[GIVEN DATA — start]
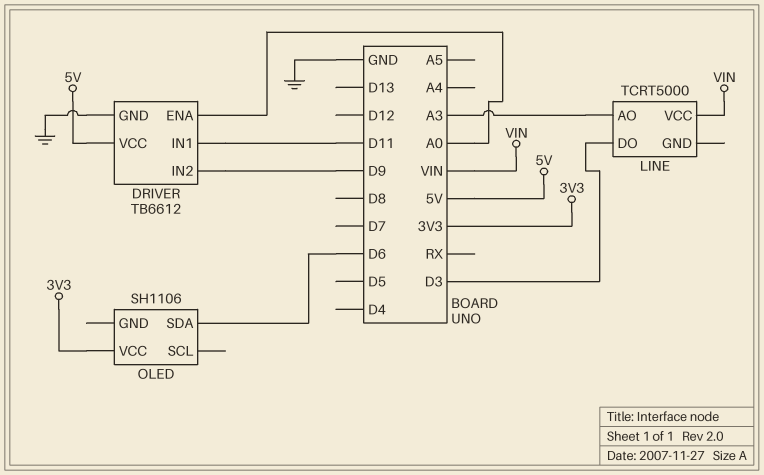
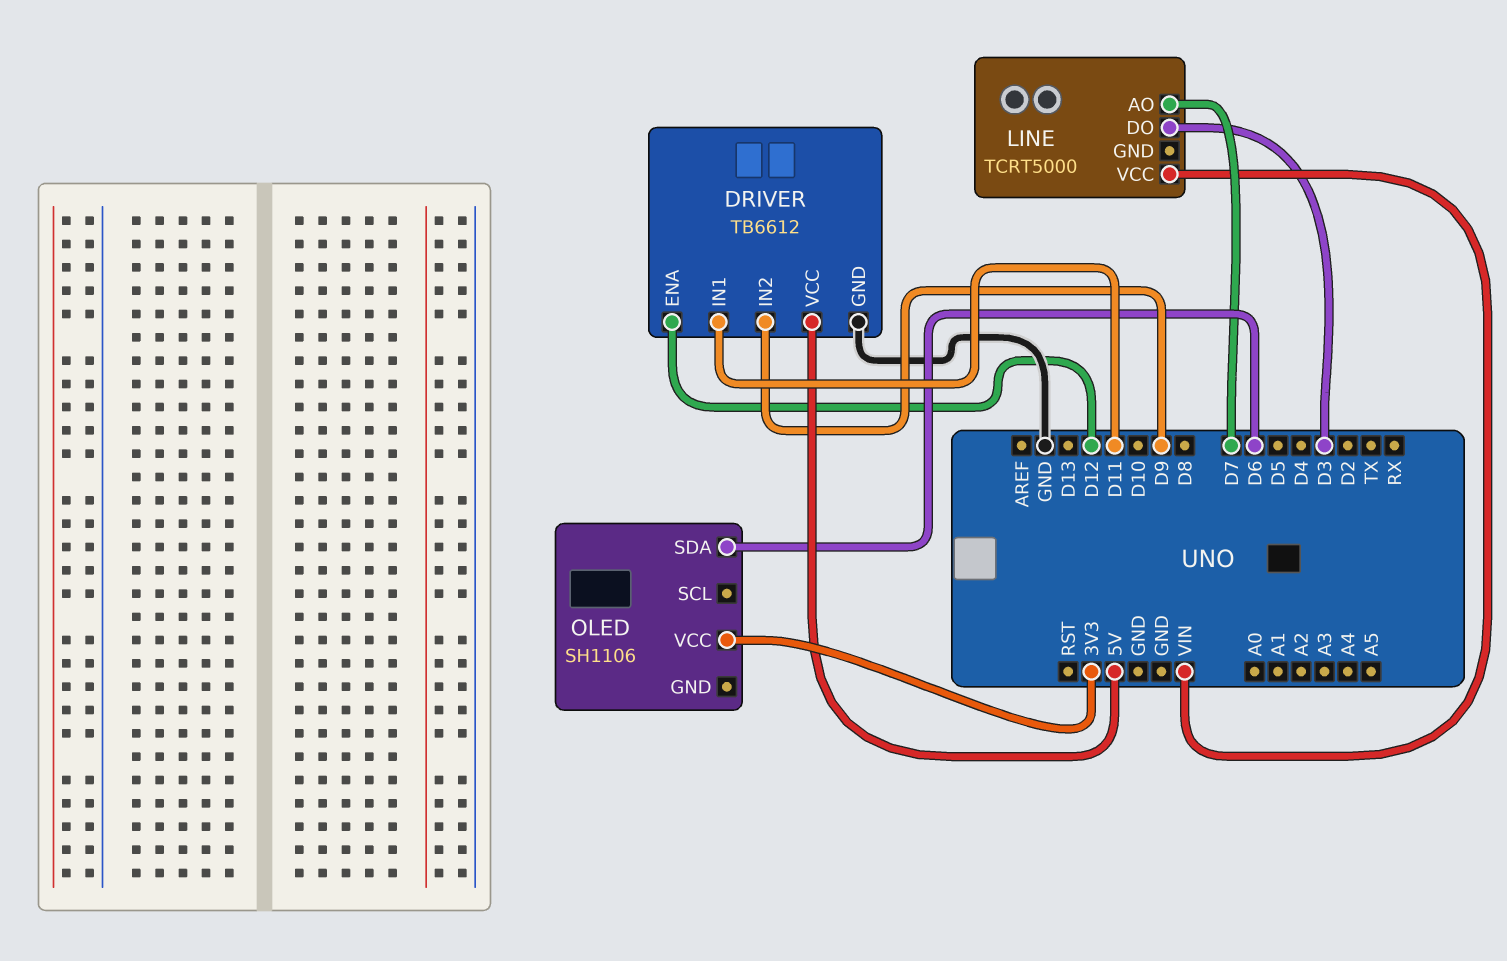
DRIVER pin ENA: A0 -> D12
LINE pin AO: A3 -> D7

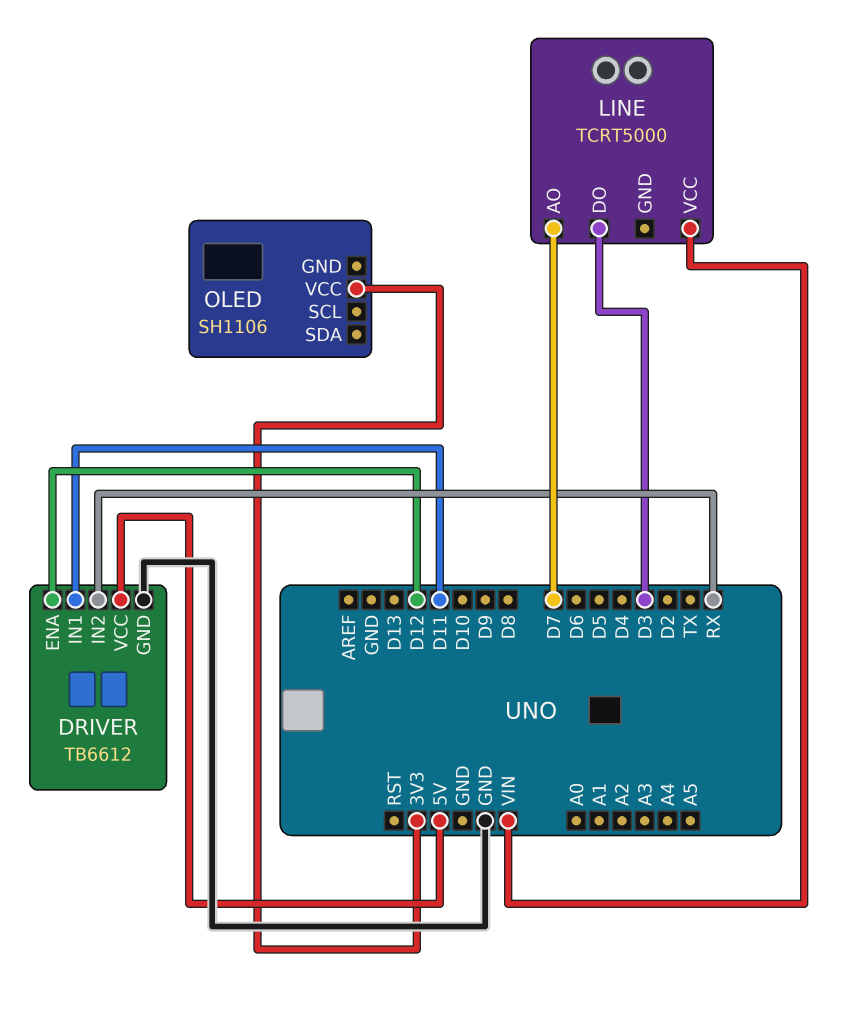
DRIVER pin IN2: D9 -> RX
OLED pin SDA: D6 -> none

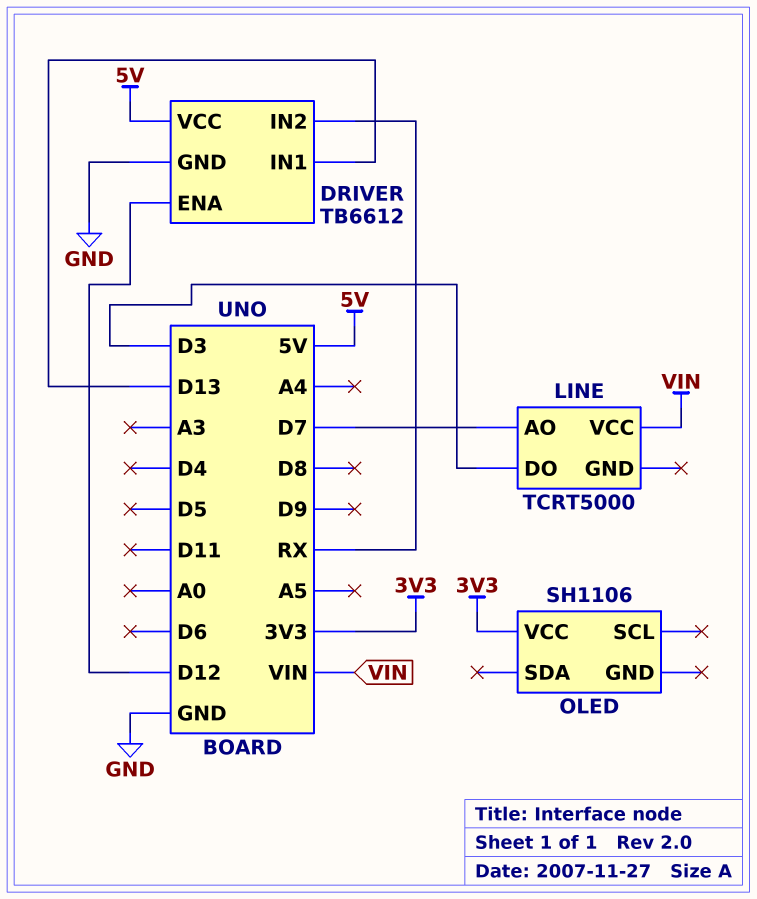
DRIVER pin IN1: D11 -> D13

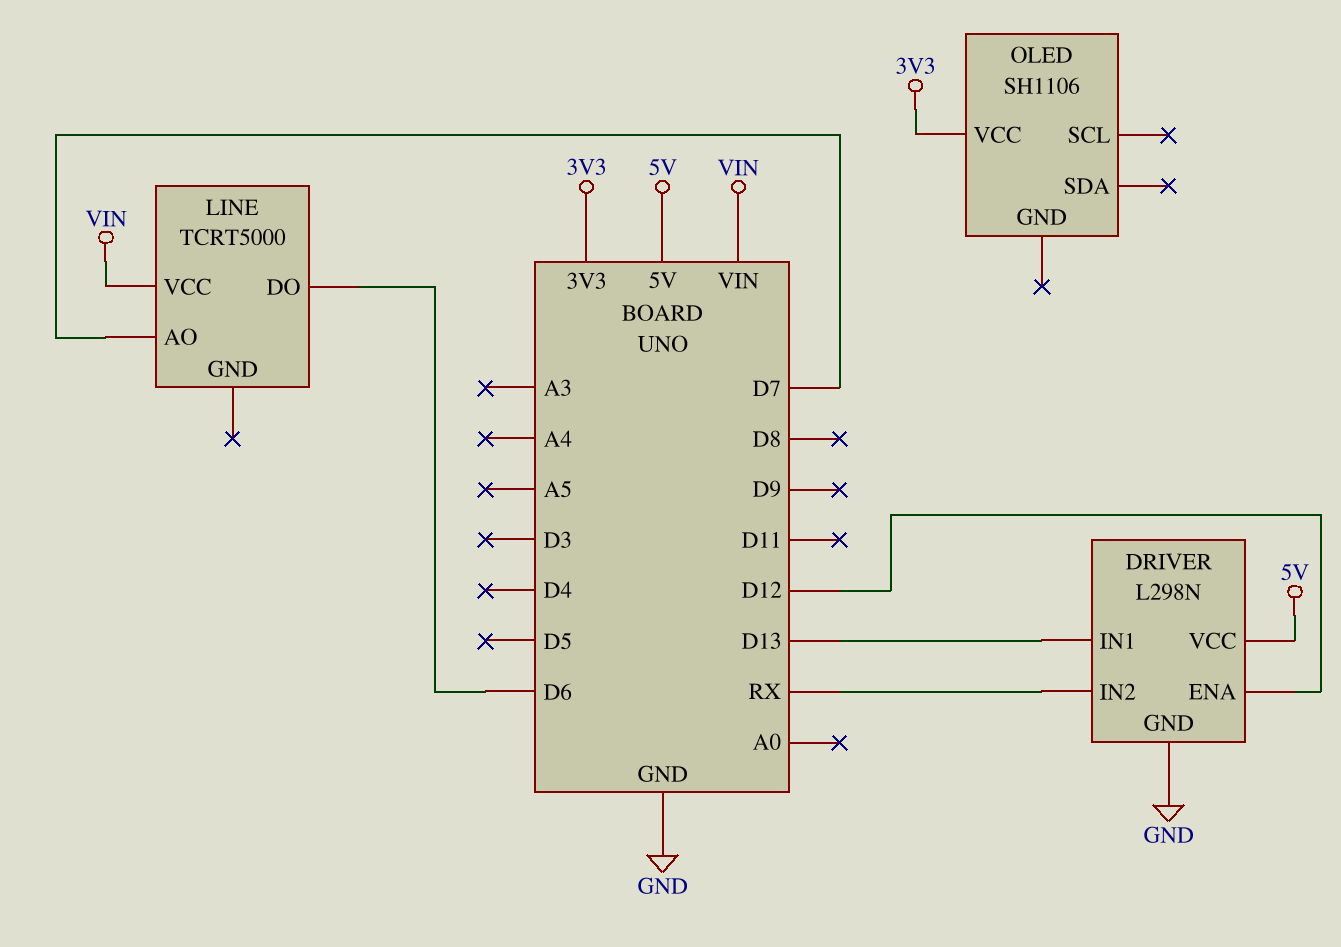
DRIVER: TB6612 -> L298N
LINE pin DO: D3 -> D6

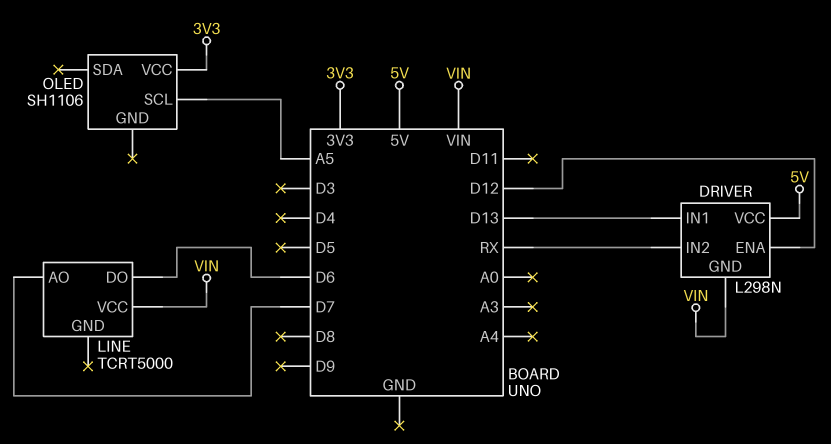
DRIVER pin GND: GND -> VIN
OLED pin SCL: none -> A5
[GIVEN DATA — finish]
» PROBLEM DESCRIPTION:
Please return exactly, and only, the lines from the one containing "DRIVER pin IN1: D11 -> D13" through the end of the records, with both end lines kept and every picture dropped.

» OUTPUT:
DRIVER pin IN1: D11 -> D13

DRIVER: TB6612 -> L298N
LINE pin DO: D3 -> D6

DRIVER pin GND: GND -> VIN
OLED pin SCL: none -> A5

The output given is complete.